• _Required action_: Find the word "yellow" in the material below and gather every line that contains it.

• _Information shown_:
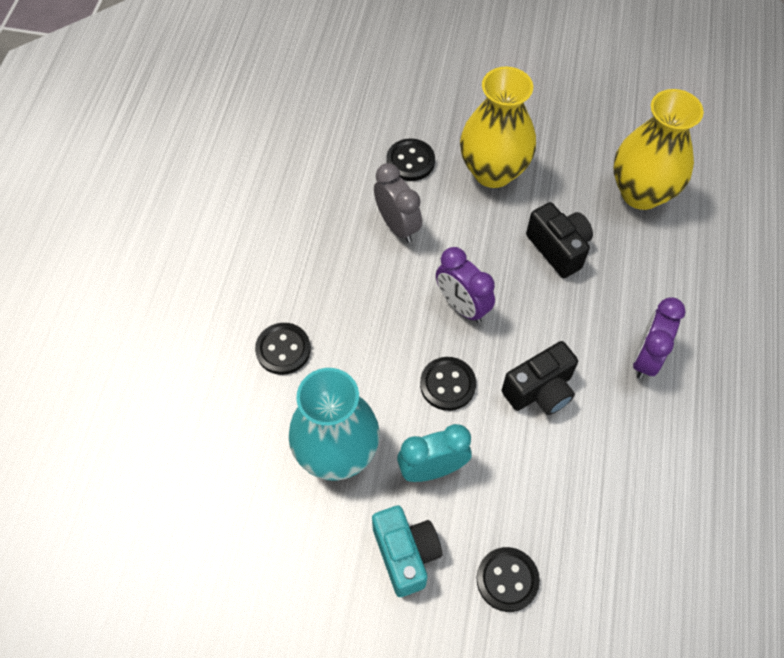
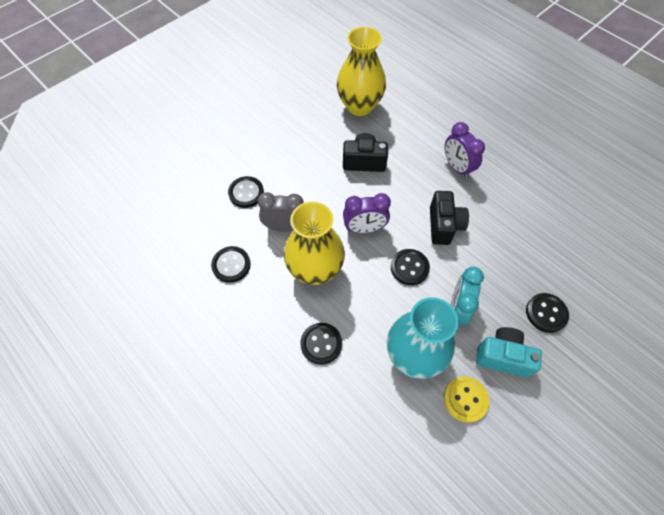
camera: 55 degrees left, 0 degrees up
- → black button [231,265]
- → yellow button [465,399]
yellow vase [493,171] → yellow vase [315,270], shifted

• _Solution below_:
- → yellow button [465,399]
yellow vase [493,171] → yellow vase [315,270], shifted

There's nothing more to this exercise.